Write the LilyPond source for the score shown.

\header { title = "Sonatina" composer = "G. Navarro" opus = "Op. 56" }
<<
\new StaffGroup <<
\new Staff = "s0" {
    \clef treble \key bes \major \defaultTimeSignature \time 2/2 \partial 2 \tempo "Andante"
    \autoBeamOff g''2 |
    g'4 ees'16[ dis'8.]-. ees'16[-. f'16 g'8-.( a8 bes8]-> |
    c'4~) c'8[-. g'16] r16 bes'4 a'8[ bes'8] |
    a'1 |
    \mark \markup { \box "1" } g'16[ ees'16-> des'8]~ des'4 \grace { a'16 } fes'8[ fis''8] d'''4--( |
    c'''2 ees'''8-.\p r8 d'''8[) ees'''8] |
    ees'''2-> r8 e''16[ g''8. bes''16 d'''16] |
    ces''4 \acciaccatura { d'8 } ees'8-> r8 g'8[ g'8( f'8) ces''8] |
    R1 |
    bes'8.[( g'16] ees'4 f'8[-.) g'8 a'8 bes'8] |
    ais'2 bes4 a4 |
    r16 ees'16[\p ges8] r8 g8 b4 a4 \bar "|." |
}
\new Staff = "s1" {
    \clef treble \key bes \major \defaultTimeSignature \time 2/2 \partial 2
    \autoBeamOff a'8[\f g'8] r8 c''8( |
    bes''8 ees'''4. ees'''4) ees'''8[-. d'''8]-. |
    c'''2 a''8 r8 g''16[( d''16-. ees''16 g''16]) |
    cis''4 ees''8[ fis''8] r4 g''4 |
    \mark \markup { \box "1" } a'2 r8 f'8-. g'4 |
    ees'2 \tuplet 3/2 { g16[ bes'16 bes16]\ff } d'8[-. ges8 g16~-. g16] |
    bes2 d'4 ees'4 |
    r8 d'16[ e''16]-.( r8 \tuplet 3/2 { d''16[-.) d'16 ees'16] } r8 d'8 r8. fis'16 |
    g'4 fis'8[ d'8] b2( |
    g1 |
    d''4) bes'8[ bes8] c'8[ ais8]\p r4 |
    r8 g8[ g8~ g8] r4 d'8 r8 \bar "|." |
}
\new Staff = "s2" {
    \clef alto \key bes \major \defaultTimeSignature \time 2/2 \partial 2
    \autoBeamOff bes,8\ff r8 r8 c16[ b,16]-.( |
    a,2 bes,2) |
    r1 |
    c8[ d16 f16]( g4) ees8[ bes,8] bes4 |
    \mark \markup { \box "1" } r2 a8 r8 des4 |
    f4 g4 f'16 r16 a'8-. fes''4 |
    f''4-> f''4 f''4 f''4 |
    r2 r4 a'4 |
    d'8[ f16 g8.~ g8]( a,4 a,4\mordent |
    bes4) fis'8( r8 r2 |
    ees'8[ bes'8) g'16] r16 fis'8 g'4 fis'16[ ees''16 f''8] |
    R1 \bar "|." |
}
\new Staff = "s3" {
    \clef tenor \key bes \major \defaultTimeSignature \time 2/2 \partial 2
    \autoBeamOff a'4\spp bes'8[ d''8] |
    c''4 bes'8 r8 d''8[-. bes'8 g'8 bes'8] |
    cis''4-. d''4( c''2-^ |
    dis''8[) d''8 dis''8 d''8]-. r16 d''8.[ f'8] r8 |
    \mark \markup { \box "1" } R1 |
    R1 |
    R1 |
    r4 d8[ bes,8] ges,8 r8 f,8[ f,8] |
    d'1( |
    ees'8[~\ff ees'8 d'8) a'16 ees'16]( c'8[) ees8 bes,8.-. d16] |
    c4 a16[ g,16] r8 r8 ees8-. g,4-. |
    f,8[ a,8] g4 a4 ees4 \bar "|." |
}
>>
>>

Task statement: Tally the lines in the entries above that contain the string "major", with case significant, and give only the number.

Finished exercise: 4